WHAT IS REQUIRED » What is needed is an exact copy of every line from the one containing "building: none -> [89,358,164,462]" through the end of the entries; please set it down without any pictures.

Records from a data source:
Start of Block

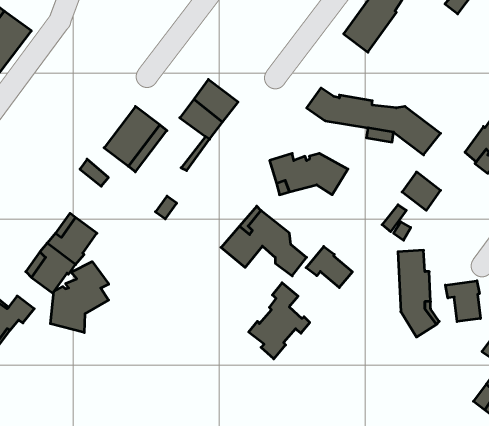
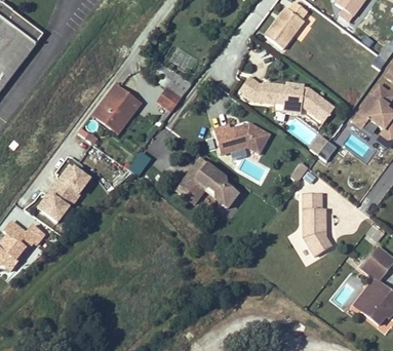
building: [306,246,352,288] -> none
building: [50,262,109,333] -> none
building: [445,281,480,322] -> none
building: [249,283,310,359] -> none

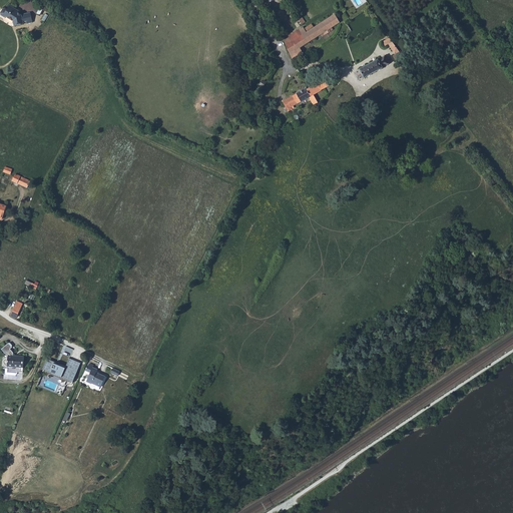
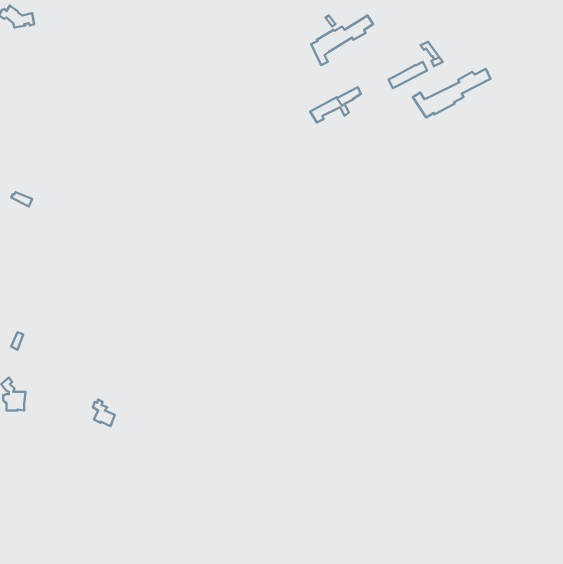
building: none -> [413,69,491,117]
building: [42,358,80,382] -> none

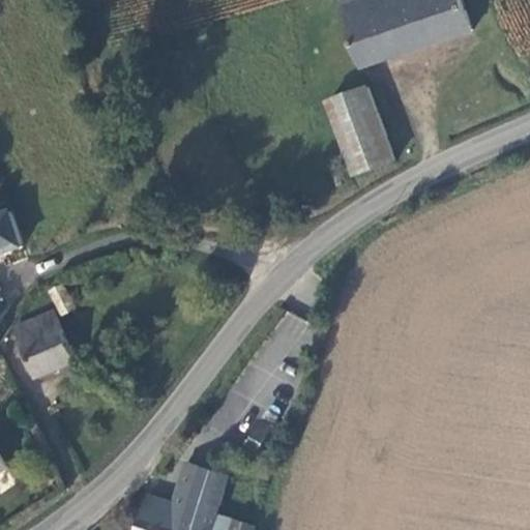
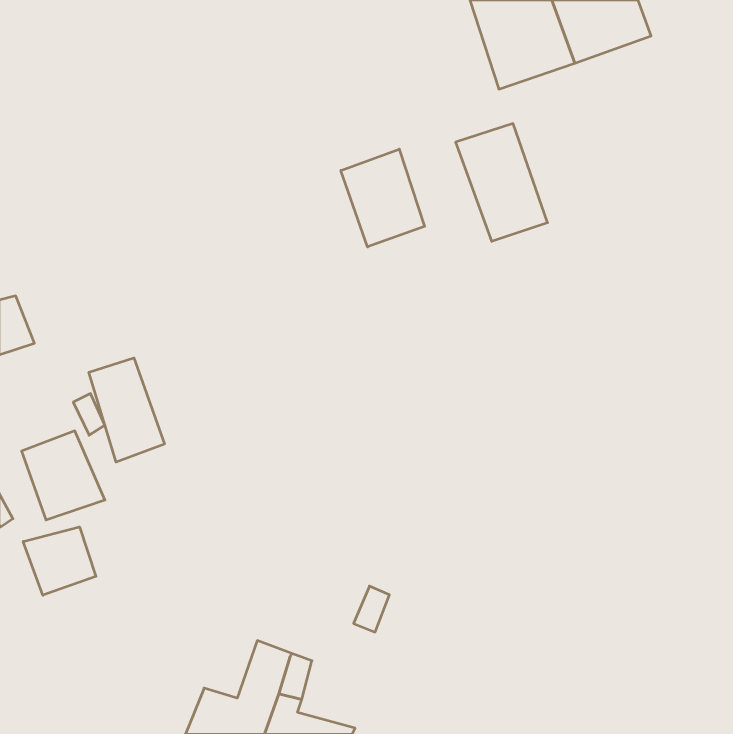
building: none -> [341,149,425,247]
building: none -> [89,358,164,462]
building: none -> [23,527,96,595]

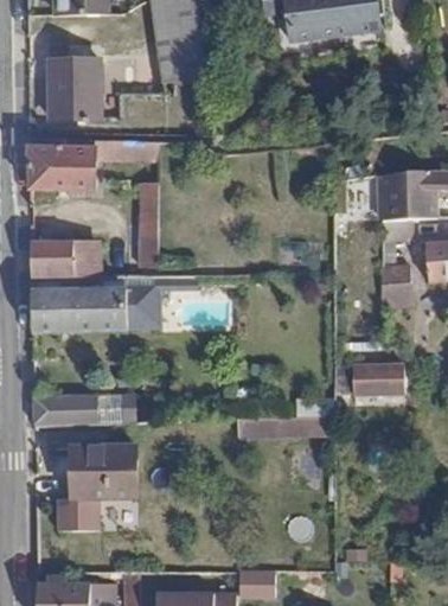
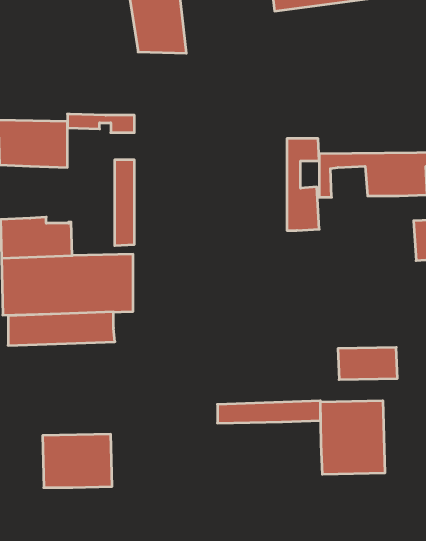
building: [47,59,100,120] -> none
building: [380,218,411,306] -> [287,139,319,230]
building: [34,393,136,425] -> [8,312,115,345]
building: none -> [320,401,385,474]
building: [57,497,98,530] -> none

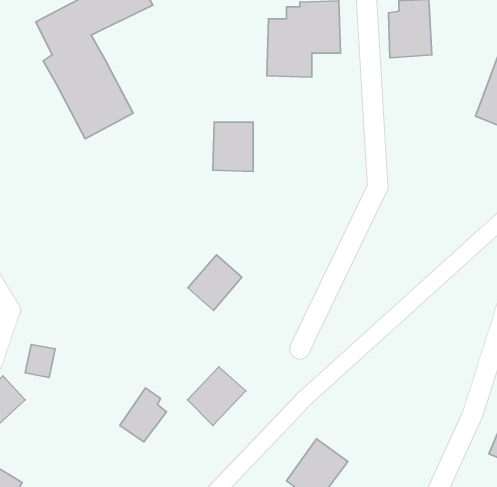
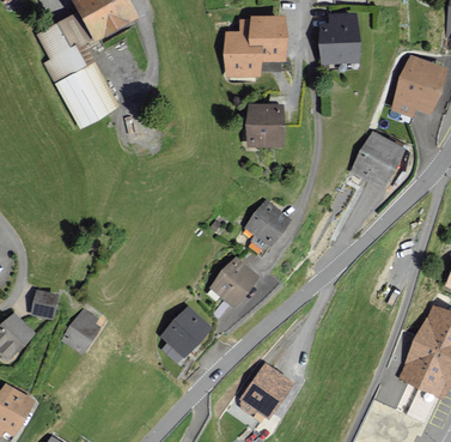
building: [213,122,253,172] -> [248,105,280,145]
building: none -> [352,133,401,187]
building: none -> [248,201,288,243]
building: [188,255,242,310] -> [212,259,255,303]
building: [120,388,166,442] -> [62,309,99,352]

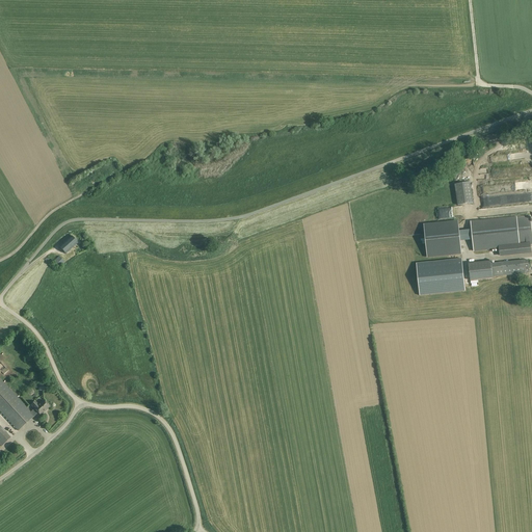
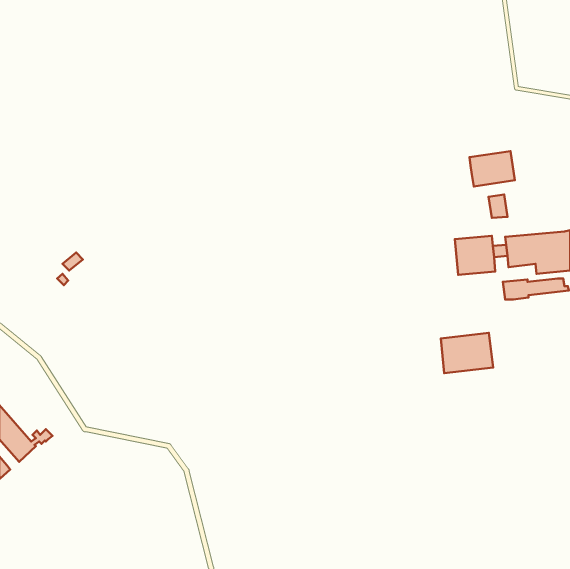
building: none -> [470,151,515,186]
building: [416,257,464,294] -> [441,333,493,373]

End of Block

SOLUTION FOR THIS PROBLEM »
building: none -> [89,358,164,462]
building: none -> [23,527,96,595]

building: [47,59,100,120] -> none
building: [380,218,411,306] -> [287,139,319,230]
building: [34,393,136,425] -> [8,312,115,345]
building: none -> [320,401,385,474]
building: [57,497,98,530] -> none

building: [213,122,253,172] -> [248,105,280,145]
building: none -> [352,133,401,187]
building: none -> [248,201,288,243]
building: [188,255,242,310] -> [212,259,255,303]
building: [120,388,166,442] -> [62,309,99,352]

building: none -> [470,151,515,186]
building: [416,257,464,294] -> [441,333,493,373]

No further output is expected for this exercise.